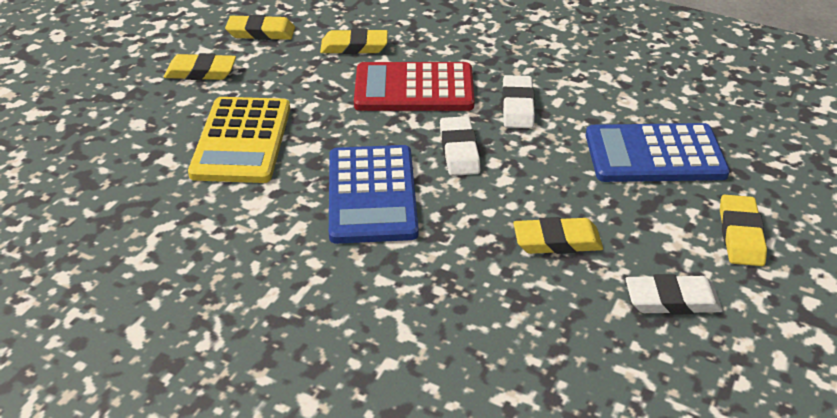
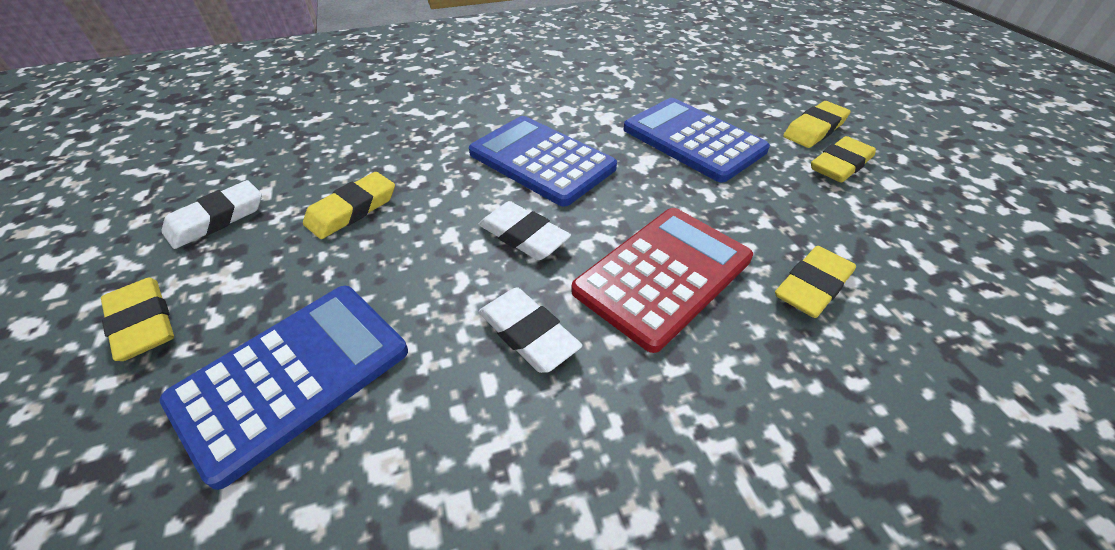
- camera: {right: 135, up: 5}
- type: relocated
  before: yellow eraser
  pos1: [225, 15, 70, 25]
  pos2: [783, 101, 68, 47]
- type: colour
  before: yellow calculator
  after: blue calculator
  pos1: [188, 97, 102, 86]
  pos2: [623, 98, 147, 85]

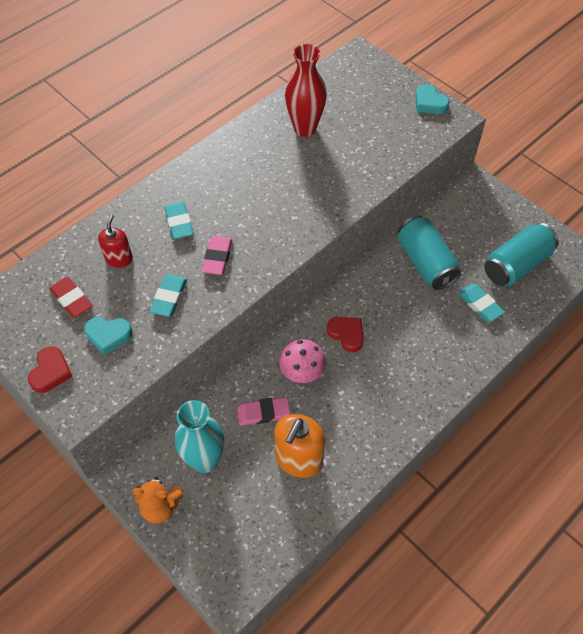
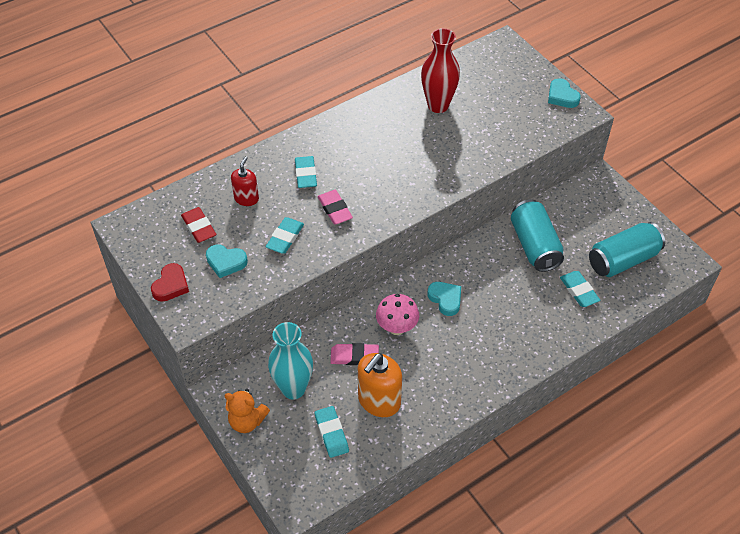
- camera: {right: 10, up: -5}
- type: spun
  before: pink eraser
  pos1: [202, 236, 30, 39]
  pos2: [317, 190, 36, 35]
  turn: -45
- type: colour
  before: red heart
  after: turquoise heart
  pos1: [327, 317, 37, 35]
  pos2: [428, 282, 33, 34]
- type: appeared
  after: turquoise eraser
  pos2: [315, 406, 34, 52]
^^^^^^^^
→ **What you are asked to do**
Throughout the material above, find lines holding the word "camera", then copy them.

→ **Problem solution**
- camera: {right: 135, up: 5}
- camera: {right: 10, up: -5}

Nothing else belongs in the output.